Take each line from the material below that includes the string "turquesa" and copy it.

RECORDS FOR PROCESSING:
▬▬▬▬▬▬▬▬▬▬

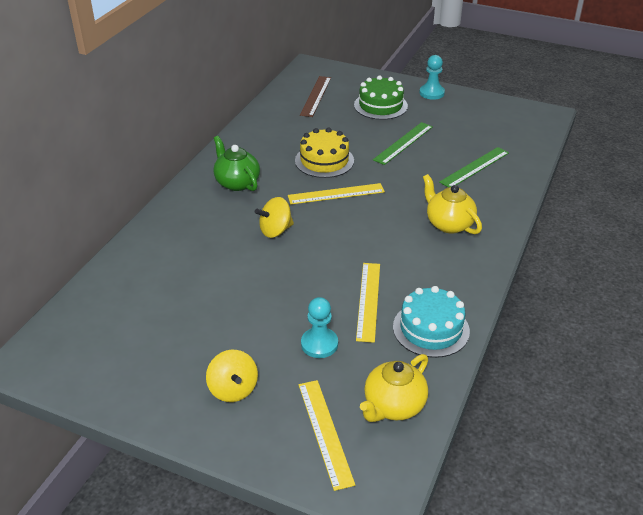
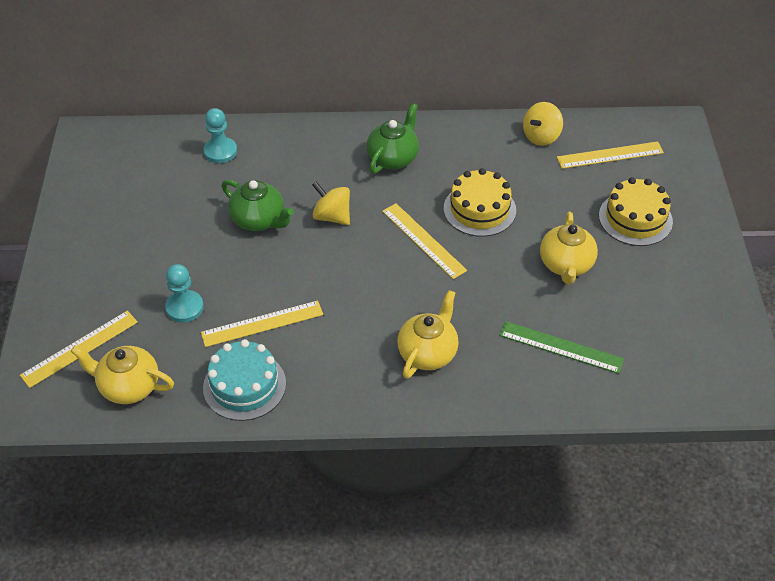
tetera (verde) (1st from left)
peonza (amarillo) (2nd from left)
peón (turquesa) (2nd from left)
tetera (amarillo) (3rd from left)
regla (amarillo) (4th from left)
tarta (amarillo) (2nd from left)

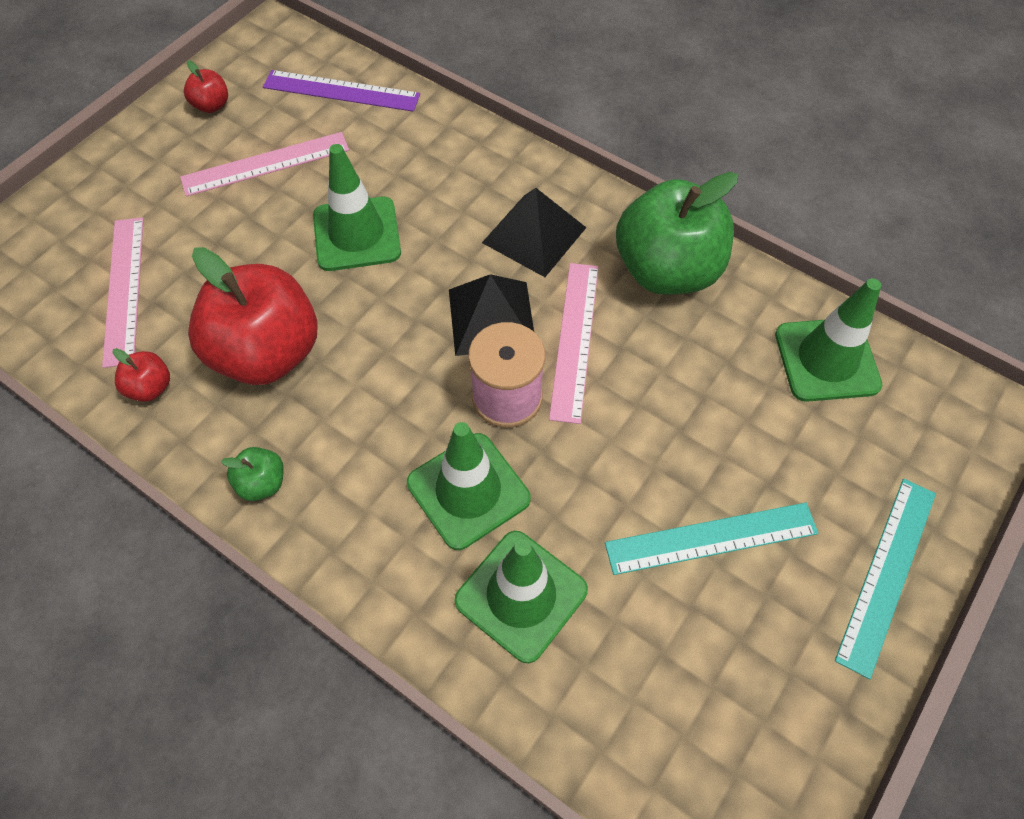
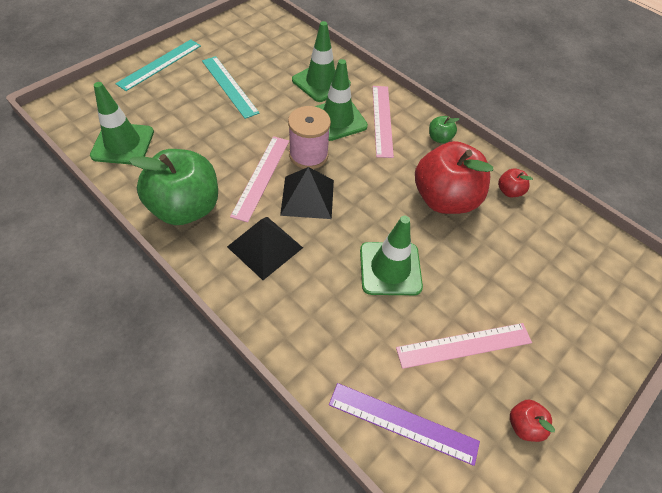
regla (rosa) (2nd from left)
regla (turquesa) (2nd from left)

▬▬▬▬▬▬▬▬▬▬

WORKED SOLUTION:
peón (turquesa) (2nd from left)
regla (turquesa) (2nd from left)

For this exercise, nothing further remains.